=== Section Start ===

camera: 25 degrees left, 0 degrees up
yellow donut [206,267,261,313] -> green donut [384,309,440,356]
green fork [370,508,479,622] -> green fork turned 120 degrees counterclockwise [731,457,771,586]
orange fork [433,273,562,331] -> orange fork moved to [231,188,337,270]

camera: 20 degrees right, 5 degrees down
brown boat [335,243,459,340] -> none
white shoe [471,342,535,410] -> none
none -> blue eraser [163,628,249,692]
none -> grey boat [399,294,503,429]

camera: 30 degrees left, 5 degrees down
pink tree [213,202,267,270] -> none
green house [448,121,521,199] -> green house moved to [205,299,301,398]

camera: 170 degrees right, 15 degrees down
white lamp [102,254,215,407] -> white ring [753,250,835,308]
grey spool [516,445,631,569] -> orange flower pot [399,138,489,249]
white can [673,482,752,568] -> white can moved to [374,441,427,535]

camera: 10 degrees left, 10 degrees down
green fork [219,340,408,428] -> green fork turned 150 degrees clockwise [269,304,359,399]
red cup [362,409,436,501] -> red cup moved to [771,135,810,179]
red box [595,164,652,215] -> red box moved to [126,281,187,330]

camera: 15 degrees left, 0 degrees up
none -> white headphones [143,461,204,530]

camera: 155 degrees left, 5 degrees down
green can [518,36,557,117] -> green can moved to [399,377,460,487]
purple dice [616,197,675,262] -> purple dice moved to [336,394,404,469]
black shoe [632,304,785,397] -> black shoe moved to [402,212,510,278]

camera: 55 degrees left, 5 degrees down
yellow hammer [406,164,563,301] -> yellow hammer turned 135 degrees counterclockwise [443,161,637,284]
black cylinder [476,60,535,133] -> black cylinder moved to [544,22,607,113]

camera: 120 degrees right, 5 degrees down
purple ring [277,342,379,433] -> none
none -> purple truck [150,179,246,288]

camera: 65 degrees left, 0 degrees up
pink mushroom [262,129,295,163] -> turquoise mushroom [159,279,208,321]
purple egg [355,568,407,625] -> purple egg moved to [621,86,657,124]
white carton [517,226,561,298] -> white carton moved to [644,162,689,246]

=== Section End ===

Based on the entries above, please state how many lines include "grey", leaving out everything else.

§ Output: 2